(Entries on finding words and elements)
○ ○ ○ ○ ○

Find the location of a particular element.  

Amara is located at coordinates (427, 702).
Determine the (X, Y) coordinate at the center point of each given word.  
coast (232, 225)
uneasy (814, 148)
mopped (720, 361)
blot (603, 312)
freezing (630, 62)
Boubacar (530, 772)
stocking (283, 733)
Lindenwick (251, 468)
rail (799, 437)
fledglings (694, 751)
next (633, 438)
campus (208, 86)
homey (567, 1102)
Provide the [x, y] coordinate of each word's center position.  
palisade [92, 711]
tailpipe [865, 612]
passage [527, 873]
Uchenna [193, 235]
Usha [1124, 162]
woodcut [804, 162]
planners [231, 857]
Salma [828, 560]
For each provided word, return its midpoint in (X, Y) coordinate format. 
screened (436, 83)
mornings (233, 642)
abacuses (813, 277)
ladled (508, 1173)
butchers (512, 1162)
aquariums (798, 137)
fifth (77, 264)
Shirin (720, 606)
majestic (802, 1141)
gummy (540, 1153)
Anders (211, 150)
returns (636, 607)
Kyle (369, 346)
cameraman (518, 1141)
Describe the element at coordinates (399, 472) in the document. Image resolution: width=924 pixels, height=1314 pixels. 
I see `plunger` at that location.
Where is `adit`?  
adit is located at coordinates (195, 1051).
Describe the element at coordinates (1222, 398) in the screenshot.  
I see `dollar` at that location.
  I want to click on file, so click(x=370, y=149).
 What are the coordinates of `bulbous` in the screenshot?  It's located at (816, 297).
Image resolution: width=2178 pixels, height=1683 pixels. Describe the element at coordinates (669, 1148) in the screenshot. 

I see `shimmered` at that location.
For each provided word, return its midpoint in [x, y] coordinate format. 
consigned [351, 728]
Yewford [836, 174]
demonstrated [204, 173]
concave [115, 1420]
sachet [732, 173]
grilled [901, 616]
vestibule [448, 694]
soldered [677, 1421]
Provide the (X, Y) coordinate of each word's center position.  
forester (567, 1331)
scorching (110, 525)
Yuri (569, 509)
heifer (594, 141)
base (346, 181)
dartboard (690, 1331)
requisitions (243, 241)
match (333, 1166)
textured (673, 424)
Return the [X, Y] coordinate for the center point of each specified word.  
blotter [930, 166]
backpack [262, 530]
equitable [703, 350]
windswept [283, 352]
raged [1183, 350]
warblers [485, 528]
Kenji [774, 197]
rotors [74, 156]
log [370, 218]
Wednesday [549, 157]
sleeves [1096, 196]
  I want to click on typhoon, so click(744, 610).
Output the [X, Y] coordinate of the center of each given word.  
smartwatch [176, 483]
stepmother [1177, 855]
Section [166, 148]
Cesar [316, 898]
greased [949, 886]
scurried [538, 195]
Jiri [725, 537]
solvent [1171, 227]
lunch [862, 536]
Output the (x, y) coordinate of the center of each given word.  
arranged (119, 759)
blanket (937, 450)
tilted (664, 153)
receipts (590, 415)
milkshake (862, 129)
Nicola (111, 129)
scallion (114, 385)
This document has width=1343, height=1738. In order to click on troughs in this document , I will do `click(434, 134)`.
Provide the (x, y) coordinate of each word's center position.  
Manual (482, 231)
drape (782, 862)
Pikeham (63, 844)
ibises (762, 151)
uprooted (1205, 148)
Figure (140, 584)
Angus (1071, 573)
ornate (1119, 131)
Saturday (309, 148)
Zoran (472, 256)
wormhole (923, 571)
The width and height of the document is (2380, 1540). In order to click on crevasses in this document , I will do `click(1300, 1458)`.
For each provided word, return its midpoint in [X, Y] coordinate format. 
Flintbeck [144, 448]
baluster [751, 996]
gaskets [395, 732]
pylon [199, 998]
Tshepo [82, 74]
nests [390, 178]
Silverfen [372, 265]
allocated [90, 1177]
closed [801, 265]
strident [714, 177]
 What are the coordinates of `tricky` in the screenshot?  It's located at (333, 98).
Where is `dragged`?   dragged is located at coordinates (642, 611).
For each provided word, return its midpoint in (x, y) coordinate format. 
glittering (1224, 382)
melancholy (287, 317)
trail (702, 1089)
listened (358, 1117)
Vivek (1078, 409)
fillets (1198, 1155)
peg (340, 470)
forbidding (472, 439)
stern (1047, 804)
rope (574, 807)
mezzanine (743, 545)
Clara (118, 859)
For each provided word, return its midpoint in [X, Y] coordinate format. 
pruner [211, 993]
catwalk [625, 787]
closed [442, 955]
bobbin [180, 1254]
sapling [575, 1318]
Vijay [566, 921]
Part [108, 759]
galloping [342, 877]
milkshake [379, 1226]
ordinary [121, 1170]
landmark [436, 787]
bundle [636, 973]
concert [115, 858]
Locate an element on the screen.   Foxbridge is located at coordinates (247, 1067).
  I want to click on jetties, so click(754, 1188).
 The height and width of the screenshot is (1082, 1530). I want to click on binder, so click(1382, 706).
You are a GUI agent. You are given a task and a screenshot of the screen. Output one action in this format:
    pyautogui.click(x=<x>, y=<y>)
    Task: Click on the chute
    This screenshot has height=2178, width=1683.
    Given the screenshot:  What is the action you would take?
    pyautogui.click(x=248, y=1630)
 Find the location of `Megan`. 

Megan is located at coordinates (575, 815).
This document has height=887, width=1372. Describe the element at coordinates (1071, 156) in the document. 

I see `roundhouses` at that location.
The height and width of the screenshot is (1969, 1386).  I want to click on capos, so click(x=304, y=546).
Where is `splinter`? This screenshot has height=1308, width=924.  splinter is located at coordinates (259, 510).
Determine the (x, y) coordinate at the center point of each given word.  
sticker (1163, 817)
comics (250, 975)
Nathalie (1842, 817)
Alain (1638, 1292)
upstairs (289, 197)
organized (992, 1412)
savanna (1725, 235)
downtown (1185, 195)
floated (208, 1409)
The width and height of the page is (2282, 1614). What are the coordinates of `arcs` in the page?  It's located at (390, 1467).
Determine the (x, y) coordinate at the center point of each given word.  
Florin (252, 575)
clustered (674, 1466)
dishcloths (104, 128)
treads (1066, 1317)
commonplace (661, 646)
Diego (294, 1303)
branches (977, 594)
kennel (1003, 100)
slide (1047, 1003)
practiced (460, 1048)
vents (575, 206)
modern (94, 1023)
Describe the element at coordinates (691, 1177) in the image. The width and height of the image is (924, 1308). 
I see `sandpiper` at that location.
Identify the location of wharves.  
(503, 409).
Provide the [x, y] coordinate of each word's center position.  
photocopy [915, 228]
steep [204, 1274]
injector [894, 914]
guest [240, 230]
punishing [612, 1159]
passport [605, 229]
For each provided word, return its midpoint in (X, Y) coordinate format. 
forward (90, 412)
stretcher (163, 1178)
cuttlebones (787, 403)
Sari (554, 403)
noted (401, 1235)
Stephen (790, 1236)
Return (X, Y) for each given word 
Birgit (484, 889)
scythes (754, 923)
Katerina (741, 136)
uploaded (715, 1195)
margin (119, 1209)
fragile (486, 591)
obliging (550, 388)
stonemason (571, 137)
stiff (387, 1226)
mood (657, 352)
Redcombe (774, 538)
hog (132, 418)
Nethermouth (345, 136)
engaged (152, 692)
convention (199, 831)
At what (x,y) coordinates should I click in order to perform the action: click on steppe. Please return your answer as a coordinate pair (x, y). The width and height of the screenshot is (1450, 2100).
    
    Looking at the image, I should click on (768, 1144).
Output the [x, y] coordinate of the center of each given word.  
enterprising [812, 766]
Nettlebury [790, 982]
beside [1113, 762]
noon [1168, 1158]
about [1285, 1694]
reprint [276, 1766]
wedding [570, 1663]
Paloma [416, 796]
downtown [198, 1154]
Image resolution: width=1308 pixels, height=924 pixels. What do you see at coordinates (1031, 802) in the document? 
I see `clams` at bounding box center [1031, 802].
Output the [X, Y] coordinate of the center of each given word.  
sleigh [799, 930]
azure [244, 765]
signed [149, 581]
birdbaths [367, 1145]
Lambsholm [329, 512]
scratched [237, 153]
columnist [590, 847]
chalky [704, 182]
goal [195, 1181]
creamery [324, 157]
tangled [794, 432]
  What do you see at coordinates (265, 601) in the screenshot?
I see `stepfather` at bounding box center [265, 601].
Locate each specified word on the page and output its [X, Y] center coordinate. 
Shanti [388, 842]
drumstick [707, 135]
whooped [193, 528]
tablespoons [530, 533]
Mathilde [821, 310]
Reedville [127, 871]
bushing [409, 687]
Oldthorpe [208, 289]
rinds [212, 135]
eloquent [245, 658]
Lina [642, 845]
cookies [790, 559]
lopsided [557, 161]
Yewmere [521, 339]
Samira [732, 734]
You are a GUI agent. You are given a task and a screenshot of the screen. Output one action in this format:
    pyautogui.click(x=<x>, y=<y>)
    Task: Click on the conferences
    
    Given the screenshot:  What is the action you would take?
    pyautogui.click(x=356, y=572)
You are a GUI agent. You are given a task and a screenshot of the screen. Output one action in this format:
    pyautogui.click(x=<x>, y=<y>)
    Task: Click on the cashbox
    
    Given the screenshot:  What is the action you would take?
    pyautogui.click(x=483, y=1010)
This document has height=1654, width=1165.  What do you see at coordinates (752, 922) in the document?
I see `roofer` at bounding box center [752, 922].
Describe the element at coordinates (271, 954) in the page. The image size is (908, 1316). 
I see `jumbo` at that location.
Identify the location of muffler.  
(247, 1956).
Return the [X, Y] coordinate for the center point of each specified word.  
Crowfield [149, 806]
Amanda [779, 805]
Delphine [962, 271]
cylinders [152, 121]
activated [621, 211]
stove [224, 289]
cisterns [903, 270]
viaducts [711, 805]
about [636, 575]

○ ○ ○ ○ ○

● Task to complete
Substitute "Compute" for "Determine" in everything from the line containing "melancholy (287, 317)" down to the line containing "modern (94, 1023)", keeping all else unchanged. Give back only those lines.

● Task solution
melancholy (287, 317)
trail (702, 1089)
listened (358, 1117)
Vivek (1078, 409)
fillets (1198, 1155)
peg (340, 470)
forbidding (472, 439)
stern (1047, 804)
rope (574, 807)
mezzanine (743, 545)
Clara (118, 859)
For each provided word, return its midpoint in [X, Y] coordinate format. 
pruner [211, 993]
catwalk [625, 787]
closed [442, 955]
bobbin [180, 1254]
sapling [575, 1318]
Vijay [566, 921]
Part [108, 759]
galloping [342, 877]
milkshake [379, 1226]
ordinary [121, 1170]
landmark [436, 787]
bundle [636, 973]
concert [115, 858]
Locate an element on the screen.   Foxbridge is located at coordinates (247, 1067).
  I want to click on jetties, so click(754, 1188).
 The height and width of the screenshot is (1082, 1530). I want to click on binder, so click(1382, 706).
You are a GUI agent. You are given a task and a screenshot of the screen. Output one action in this format:
    pyautogui.click(x=<x>, y=<y>)
    Task: Click on the chute
    This screenshot has height=2178, width=1683.
    Given the screenshot:  What is the action you would take?
    pyautogui.click(x=248, y=1630)
 Find the location of `Megan`. 

Megan is located at coordinates (575, 815).
This document has height=887, width=1372. Describe the element at coordinates (1071, 156) in the document. 

I see `roundhouses` at that location.
The height and width of the screenshot is (1969, 1386).  I want to click on capos, so click(x=304, y=546).
Where is `splinter`? This screenshot has height=1308, width=924.  splinter is located at coordinates (259, 510).
Compute the (x, y) coordinate at the center point of each given word.  
sticker (1163, 817)
comics (250, 975)
Nathalie (1842, 817)
Alain (1638, 1292)
upstairs (289, 197)
organized (992, 1412)
savanna (1725, 235)
downtown (1185, 195)
floated (208, 1409)
The width and height of the page is (2282, 1614). What are the coordinates of `arcs` in the page?  It's located at (390, 1467).
Compute the (x, y) coordinate at the center point of each given word.  
Florin (252, 575)
clustered (674, 1466)
dishcloths (104, 128)
treads (1066, 1317)
commonplace (661, 646)
Diego (294, 1303)
branches (977, 594)
kennel (1003, 100)
slide (1047, 1003)
practiced (460, 1048)
vents (575, 206)
modern (94, 1023)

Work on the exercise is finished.